╔══
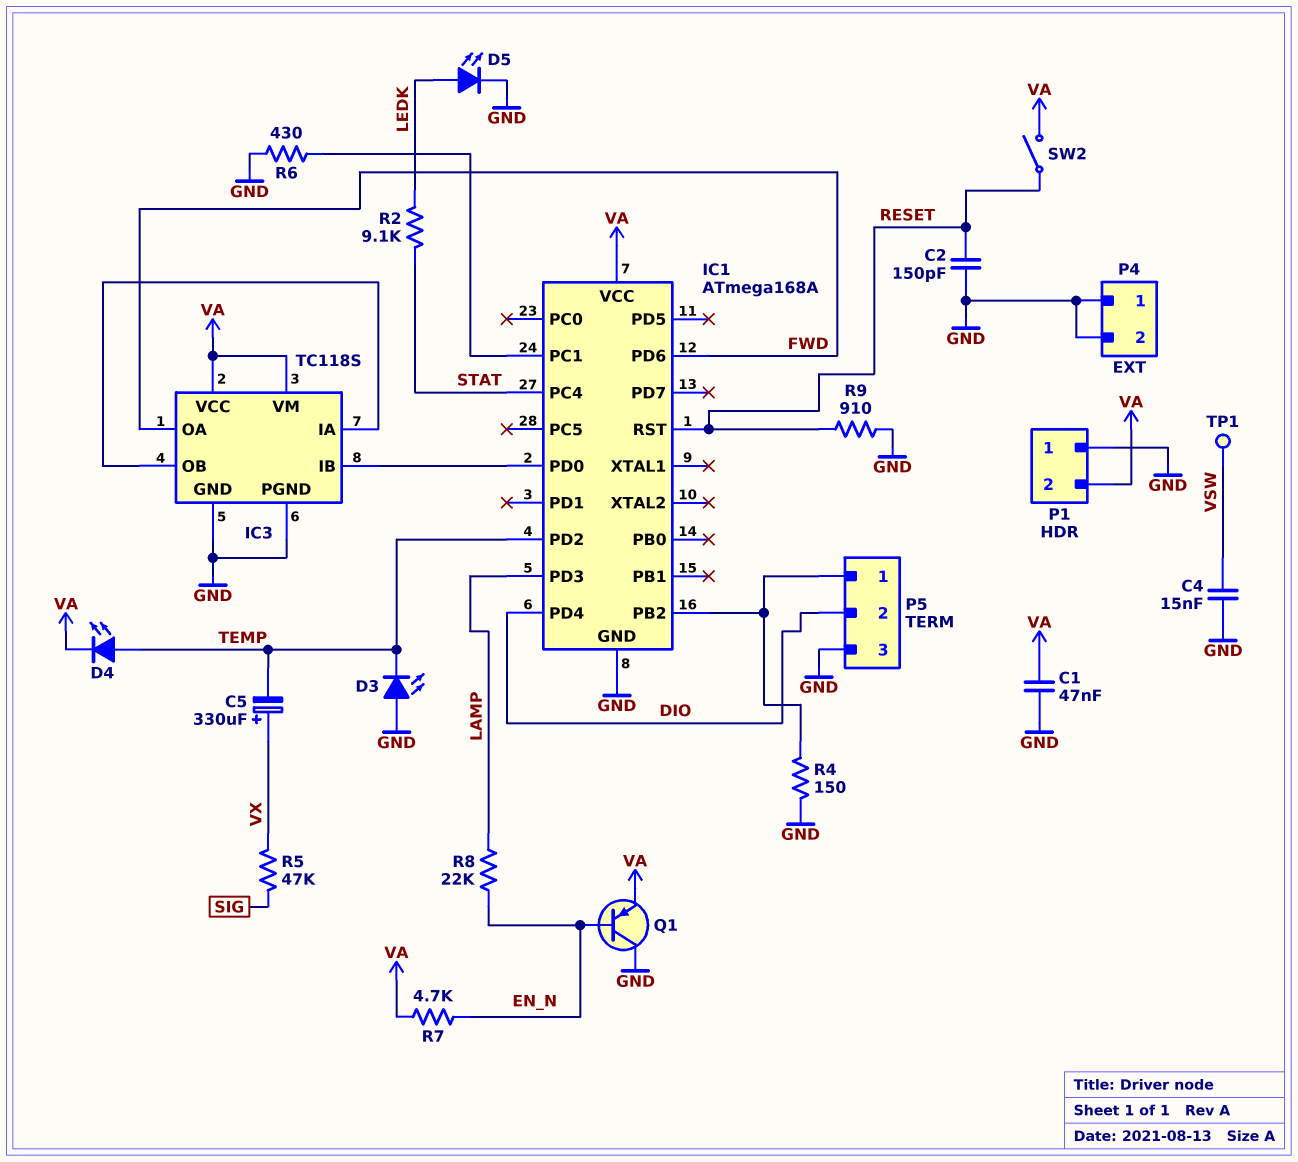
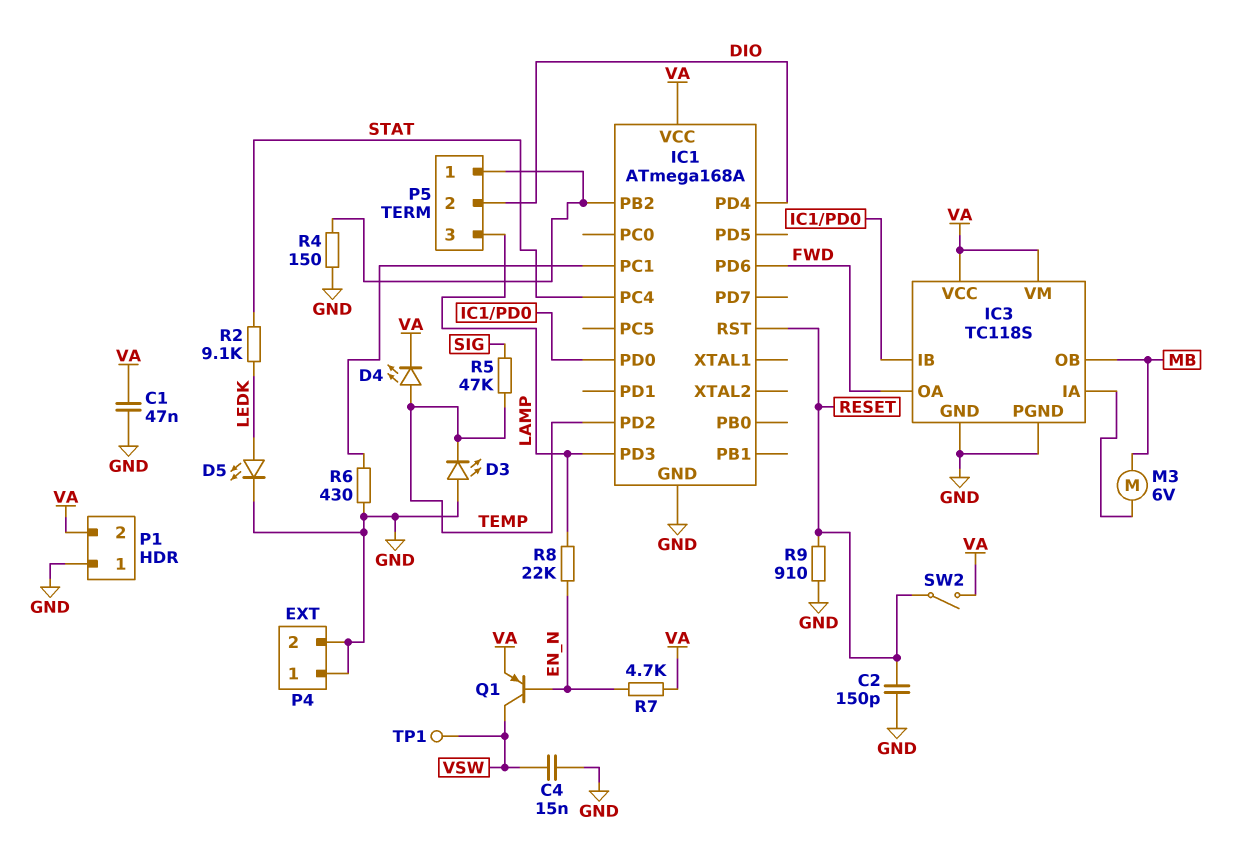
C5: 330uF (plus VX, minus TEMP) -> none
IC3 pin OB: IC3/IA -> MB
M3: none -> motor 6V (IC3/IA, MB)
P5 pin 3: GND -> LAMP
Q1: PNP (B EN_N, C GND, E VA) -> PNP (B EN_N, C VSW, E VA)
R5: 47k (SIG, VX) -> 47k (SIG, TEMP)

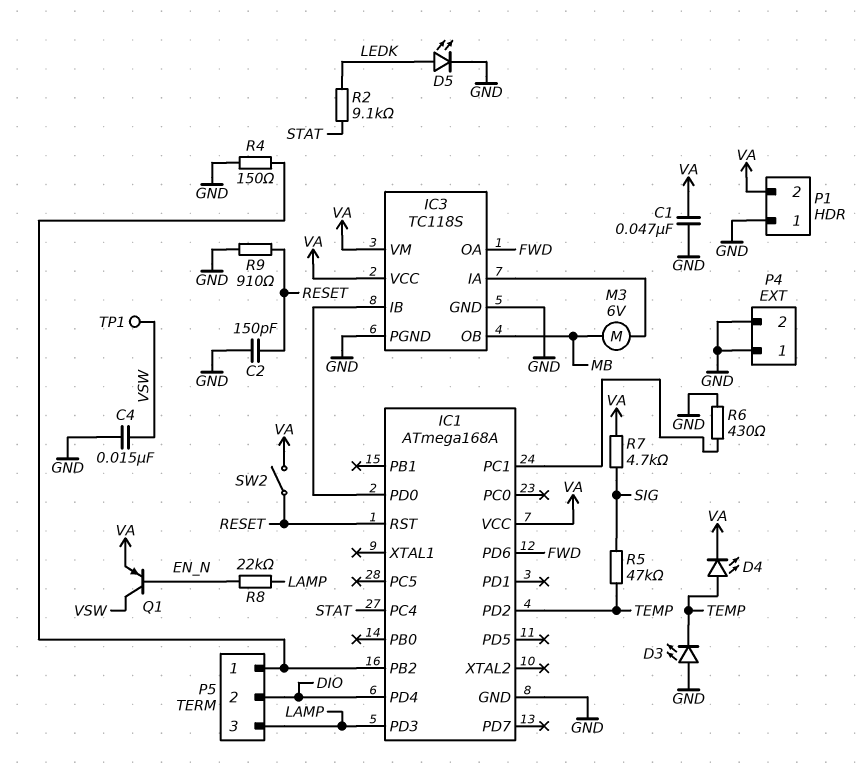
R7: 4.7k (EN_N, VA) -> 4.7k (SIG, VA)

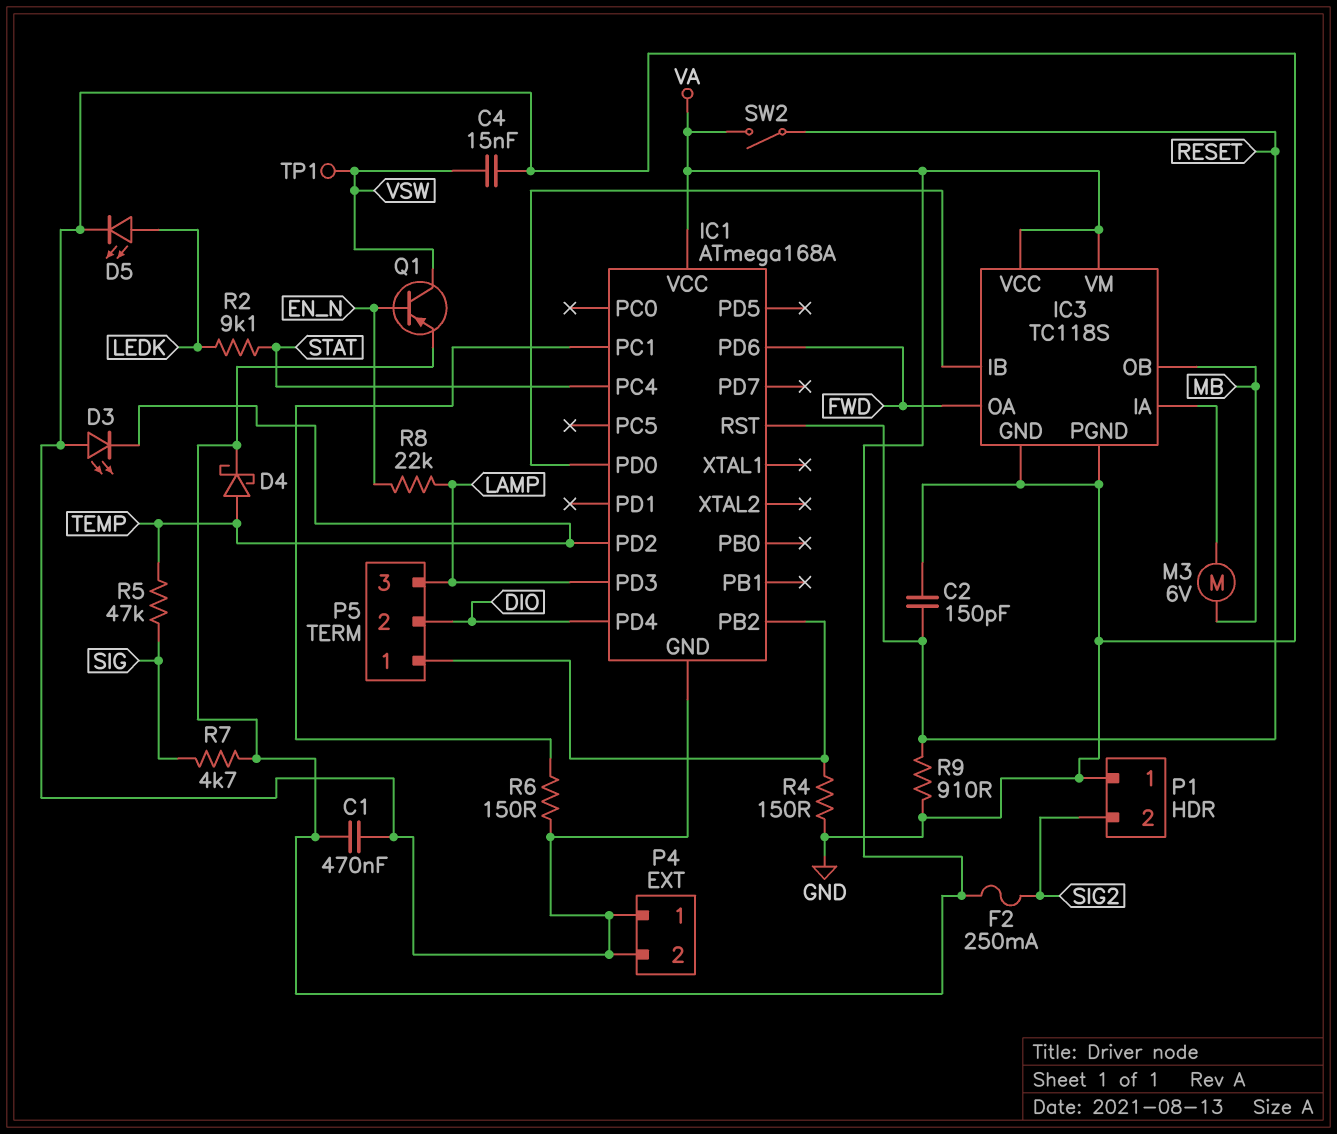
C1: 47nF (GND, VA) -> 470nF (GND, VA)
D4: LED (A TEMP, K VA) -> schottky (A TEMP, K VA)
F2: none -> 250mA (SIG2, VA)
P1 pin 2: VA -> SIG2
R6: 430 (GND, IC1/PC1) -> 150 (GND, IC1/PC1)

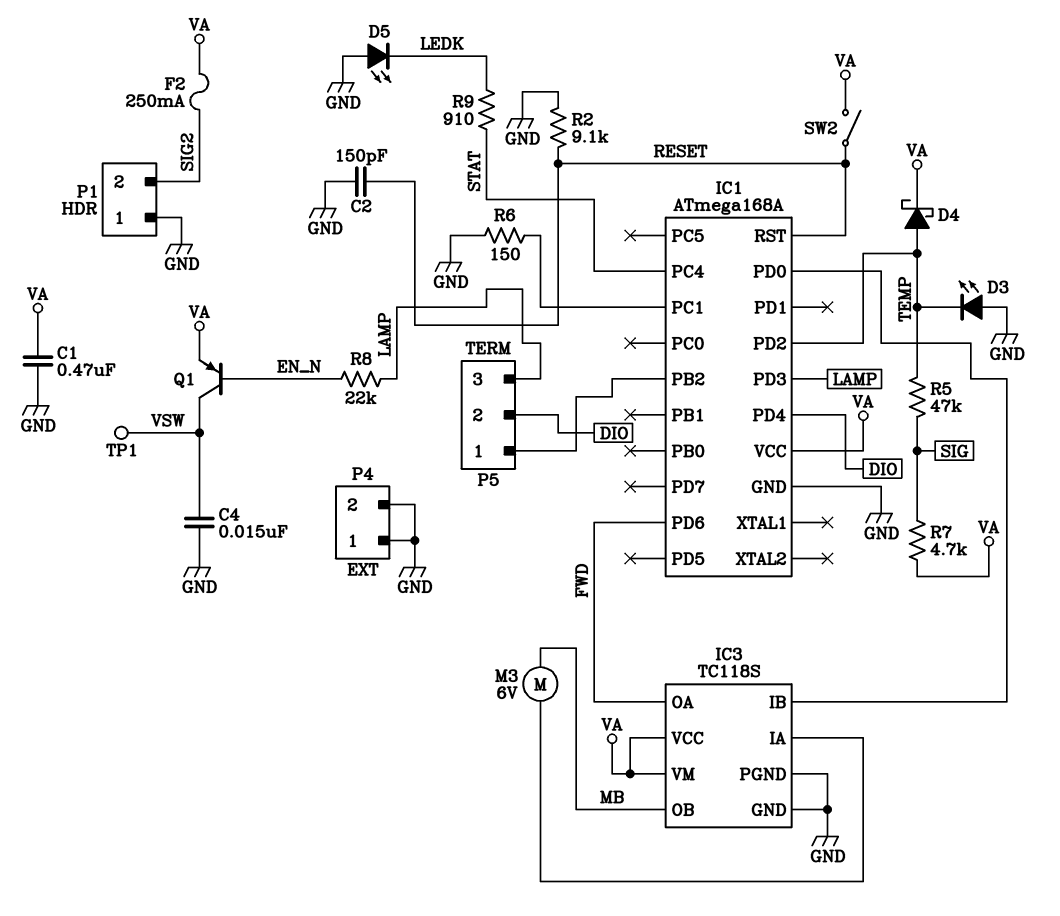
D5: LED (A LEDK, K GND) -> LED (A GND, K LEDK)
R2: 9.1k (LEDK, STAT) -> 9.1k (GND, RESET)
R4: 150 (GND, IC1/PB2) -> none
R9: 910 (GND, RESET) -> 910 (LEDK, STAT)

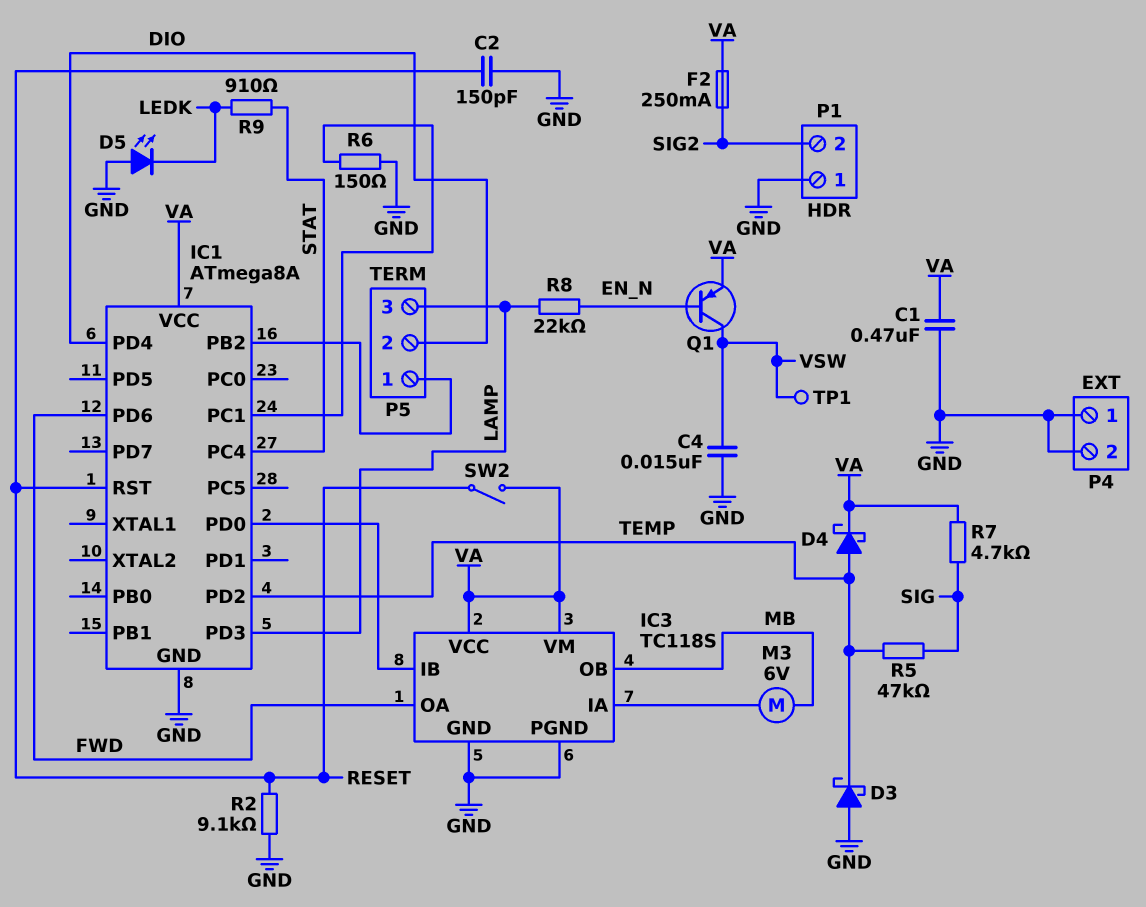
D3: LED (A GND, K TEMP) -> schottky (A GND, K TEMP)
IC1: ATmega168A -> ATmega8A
╚══
Reproduce the records in full and leave the images behind.

C5: 330uF (plus VX, minus TEMP) -> none
IC3 pin OB: IC3/IA -> MB
M3: none -> motor 6V (IC3/IA, MB)
P5 pin 3: GND -> LAMP
Q1: PNP (B EN_N, C GND, E VA) -> PNP (B EN_N, C VSW, E VA)
R5: 47k (SIG, VX) -> 47k (SIG, TEMP)

R7: 4.7k (EN_N, VA) -> 4.7k (SIG, VA)

C1: 47nF (GND, VA) -> 470nF (GND, VA)
D4: LED (A TEMP, K VA) -> schottky (A TEMP, K VA)
F2: none -> 250mA (SIG2, VA)
P1 pin 2: VA -> SIG2
R6: 430 (GND, IC1/PC1) -> 150 (GND, IC1/PC1)

D5: LED (A LEDK, K GND) -> LED (A GND, K LEDK)
R2: 9.1k (LEDK, STAT) -> 9.1k (GND, RESET)
R4: 150 (GND, IC1/PB2) -> none
R9: 910 (GND, RESET) -> 910 (LEDK, STAT)

D3: LED (A GND, K TEMP) -> schottky (A GND, K TEMP)
IC1: ATmega168A -> ATmega8A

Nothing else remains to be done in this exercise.